Record extracts:
>>>

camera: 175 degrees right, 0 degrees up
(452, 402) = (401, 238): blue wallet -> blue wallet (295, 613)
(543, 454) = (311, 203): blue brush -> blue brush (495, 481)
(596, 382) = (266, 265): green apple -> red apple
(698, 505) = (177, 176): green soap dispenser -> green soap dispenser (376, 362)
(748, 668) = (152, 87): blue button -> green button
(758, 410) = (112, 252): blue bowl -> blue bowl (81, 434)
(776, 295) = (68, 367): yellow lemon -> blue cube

<<<
>>>

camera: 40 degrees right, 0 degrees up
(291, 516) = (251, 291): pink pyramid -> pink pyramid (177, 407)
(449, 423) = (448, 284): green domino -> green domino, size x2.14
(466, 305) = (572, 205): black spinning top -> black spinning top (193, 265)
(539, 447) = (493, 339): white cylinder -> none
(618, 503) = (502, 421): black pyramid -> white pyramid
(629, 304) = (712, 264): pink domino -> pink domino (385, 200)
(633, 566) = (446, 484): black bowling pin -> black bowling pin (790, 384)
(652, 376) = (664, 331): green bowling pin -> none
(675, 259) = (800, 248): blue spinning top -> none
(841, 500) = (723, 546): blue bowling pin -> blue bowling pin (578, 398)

<<<
>>>

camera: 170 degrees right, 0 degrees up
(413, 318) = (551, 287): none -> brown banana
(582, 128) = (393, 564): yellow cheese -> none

<<<

Task statement: Only one stretch of the data above is needed. Restate it word for word, from the line containing "(698, 505) = (177, 176): green" through the line containing "(776, 295) = (68, 367): yellow", both ends included.

Answer for the task:
(698, 505) = (177, 176): green soap dispenser -> green soap dispenser (376, 362)
(748, 668) = (152, 87): blue button -> green button
(758, 410) = (112, 252): blue bowl -> blue bowl (81, 434)
(776, 295) = (68, 367): yellow lemon -> blue cube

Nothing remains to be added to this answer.